--- Given entries ---

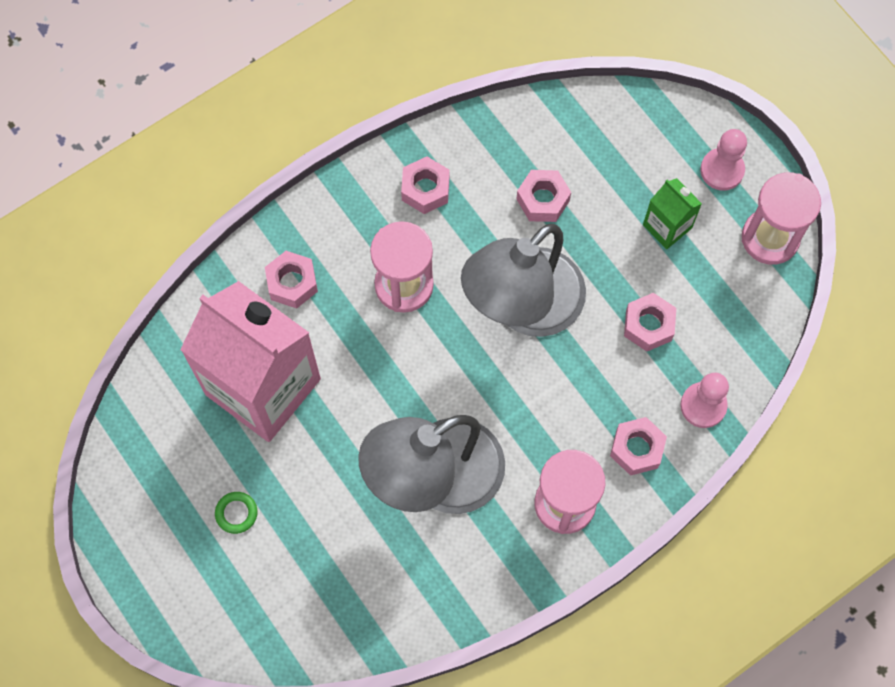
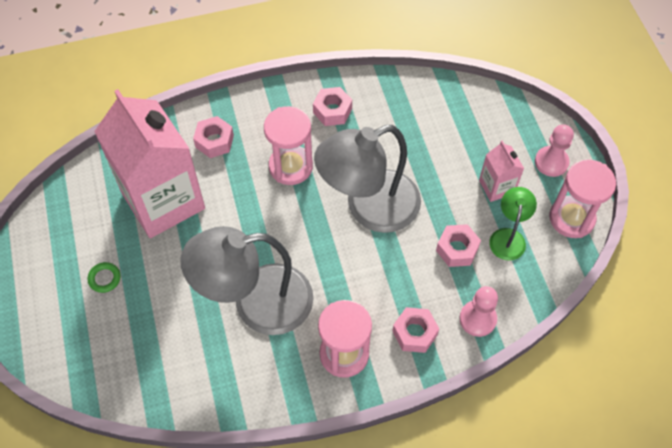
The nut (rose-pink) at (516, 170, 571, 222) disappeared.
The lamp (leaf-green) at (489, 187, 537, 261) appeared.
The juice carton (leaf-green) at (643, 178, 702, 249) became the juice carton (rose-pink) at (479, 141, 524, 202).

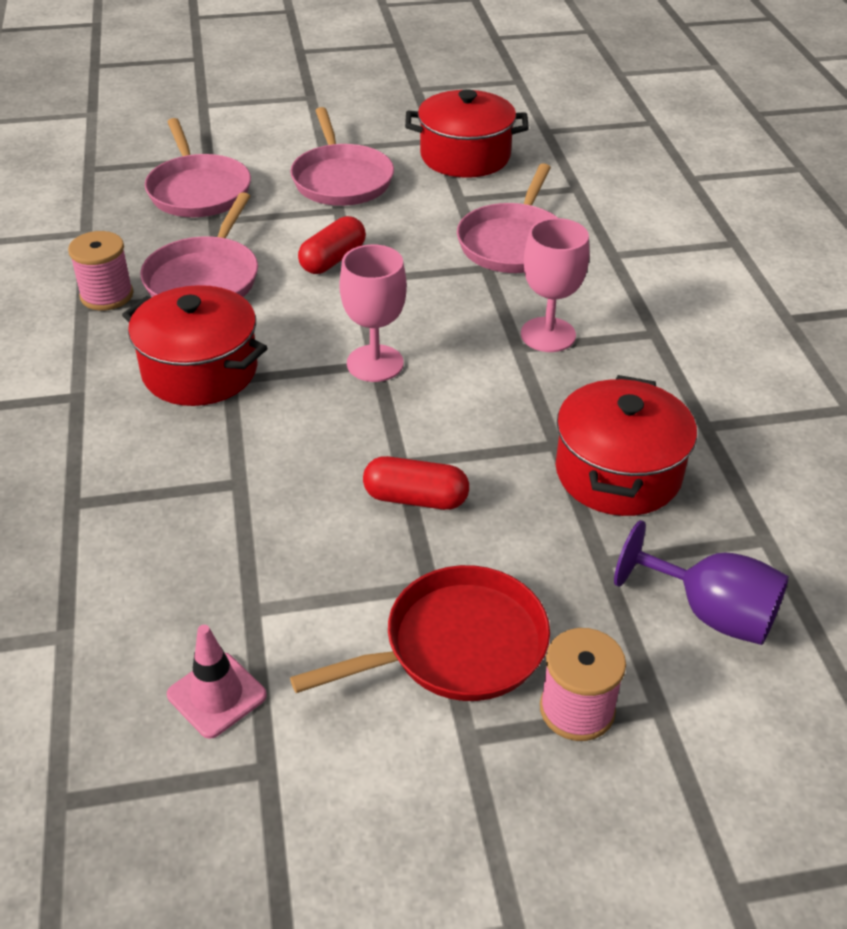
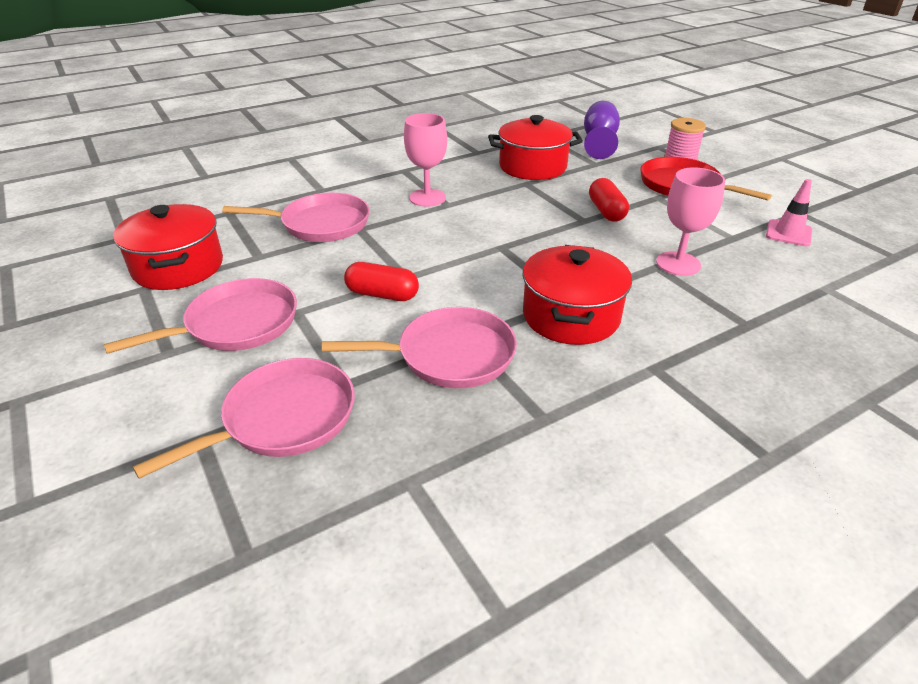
The spool (rose-pink) at (68, 231, 133, 311) disappeared.
The wine glass (rose-pink) moved from (339, 244, 407, 382) to (656, 167, 725, 276).

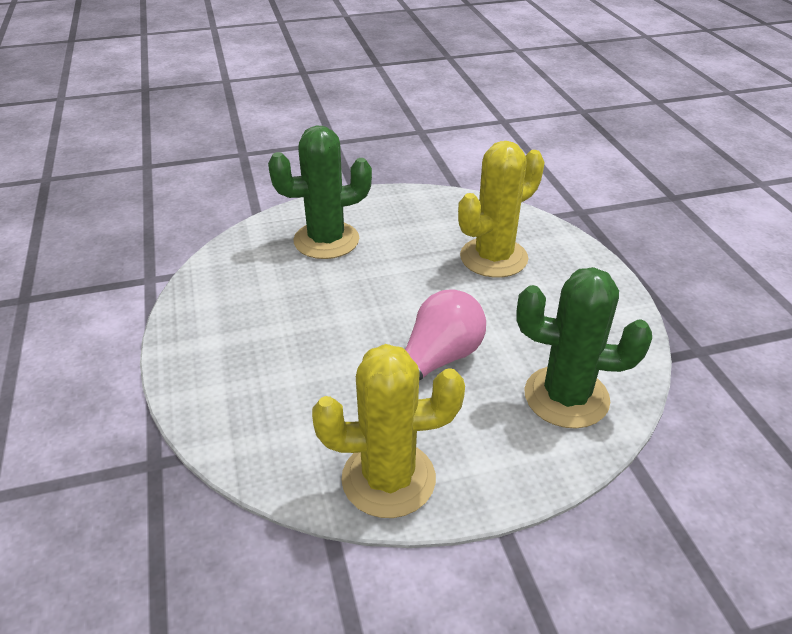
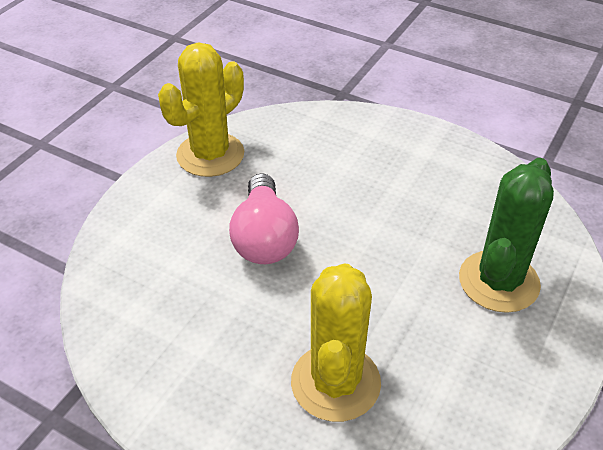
The saguaro cactus (leaf-green) at (516, 267, 652, 429) disappeared.

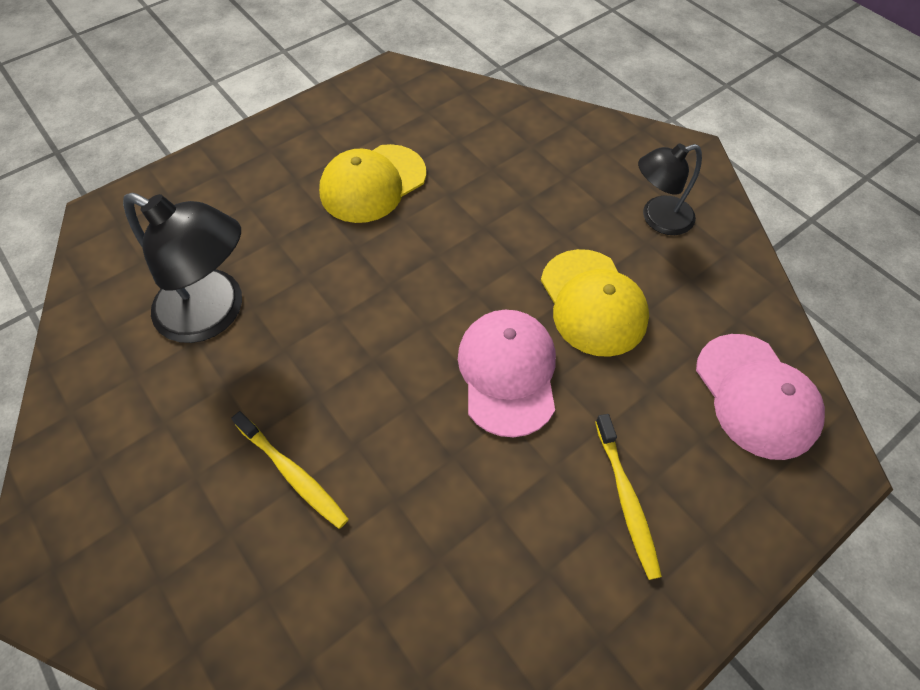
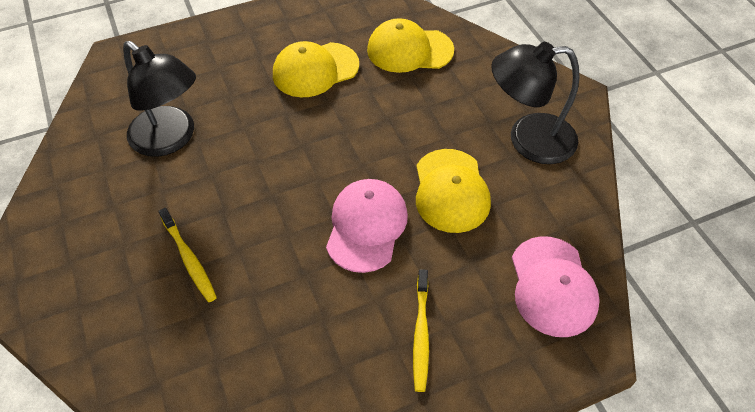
The peaked cap (golden) at (367, 18, 454, 73) appeared.
The lamp (ebony) at (638, 143, 702, 235) changed to 1.58 times the size.

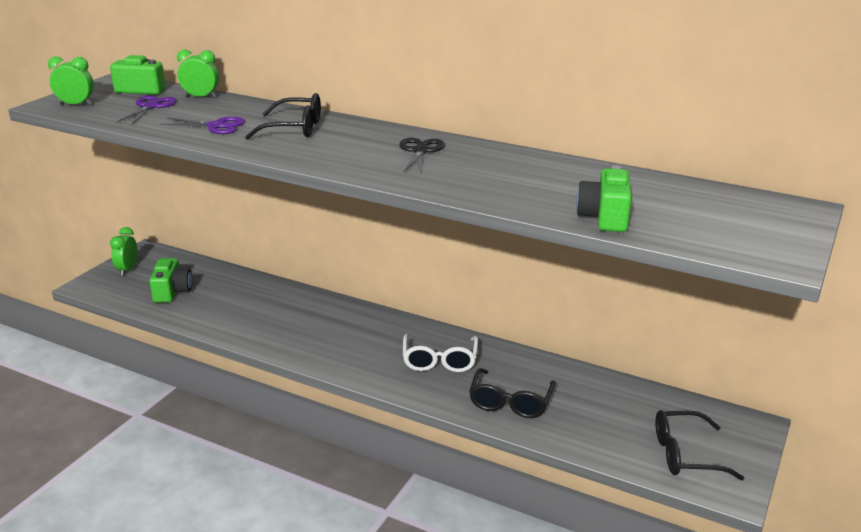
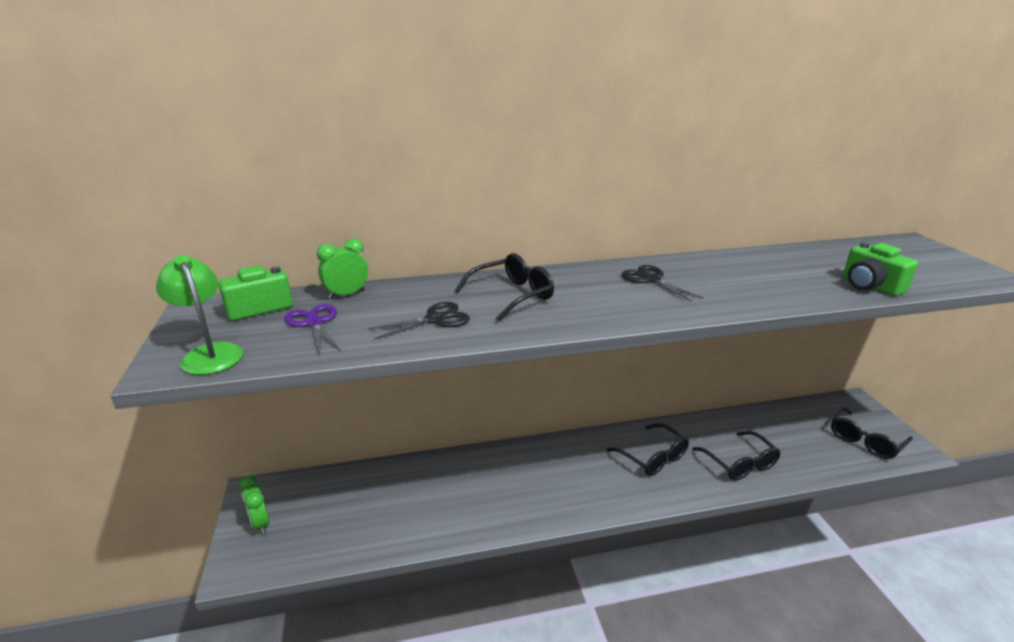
The compact camera (leaf-green) at (149, 258, 192, 303) disappeared.
The alarm clock (leaf-green) at (48, 56, 94, 105) was replaced by the lamp (leaf-green) at (156, 255, 243, 375).
The shears (royal purple) at (160, 117, 245, 134) became the shears (ebony) at (367, 302, 470, 339).
The glasses (pure white) at (403, 334, 478, 372) became the glasses (ebony) at (607, 423, 689, 476).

---

» Your instructions:
Everything from the first line of the entries through the line that contains "The lamp (leaf-green) at (489, 187, 537, 261)" is to be reproduced exactly, except the pictures.

» Answer box:
The nut (rose-pink) at (516, 170, 571, 222) disappeared.
The lamp (leaf-green) at (489, 187, 537, 261) appeared.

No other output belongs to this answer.